*ABOUT THIS EXERCISE*
The answer is an exact repetition of every entry, with all images left out.

*Object transformation records*
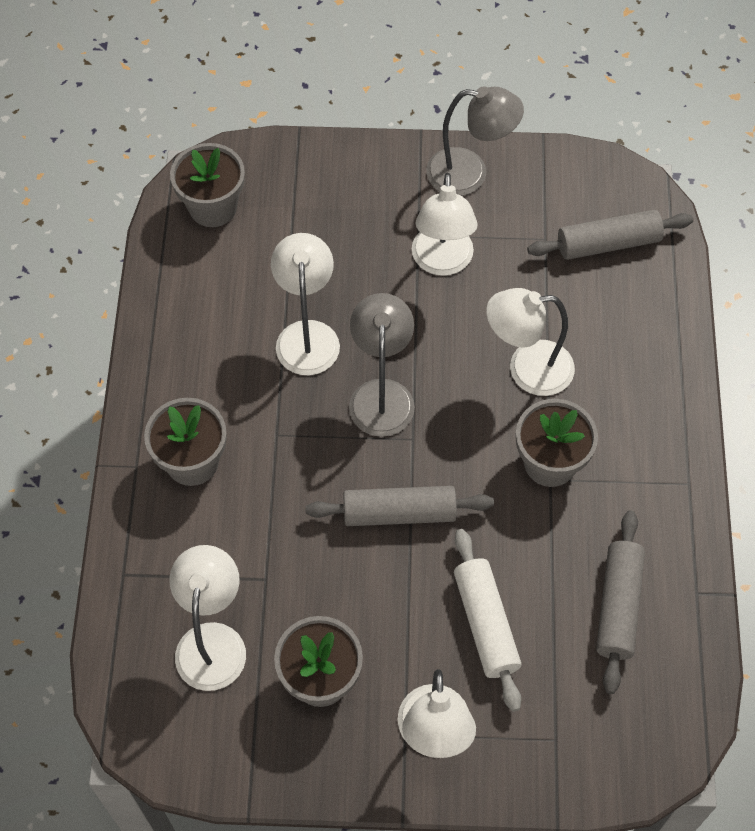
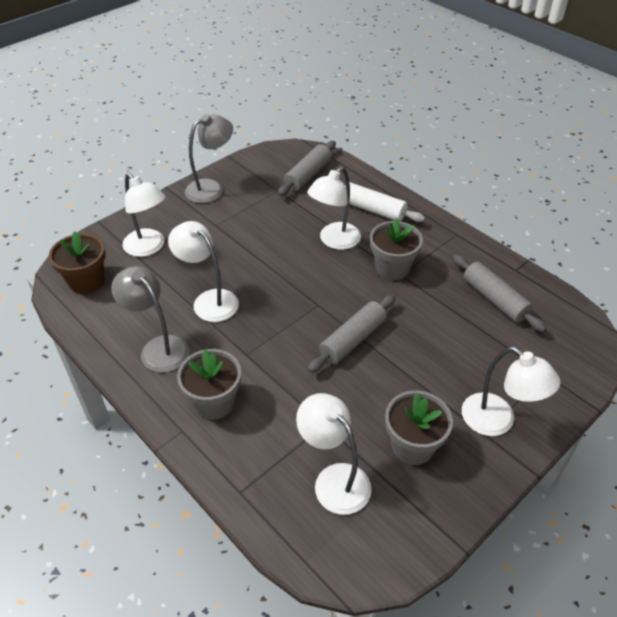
camera: 45 degrees left, 15 degrees down
(213, 207) = (87, 281): grey flower pot -> brown flower pot
(381, 394) = (279, 298): grey lamp -> grey lamp (158, 347)
(442, 262) = (241, 227): white lamp -> white lamp (149, 247)
(486, 624) = (453, 353): white rolling pin -> white rolling pin (373, 209)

*SOLUTION*
camera: 45 degrees left, 15 degrees down
(213, 207) = (87, 281): grey flower pot -> brown flower pot
(381, 394) = (279, 298): grey lamp -> grey lamp (158, 347)
(442, 262) = (241, 227): white lamp -> white lamp (149, 247)
(486, 624) = (453, 353): white rolling pin -> white rolling pin (373, 209)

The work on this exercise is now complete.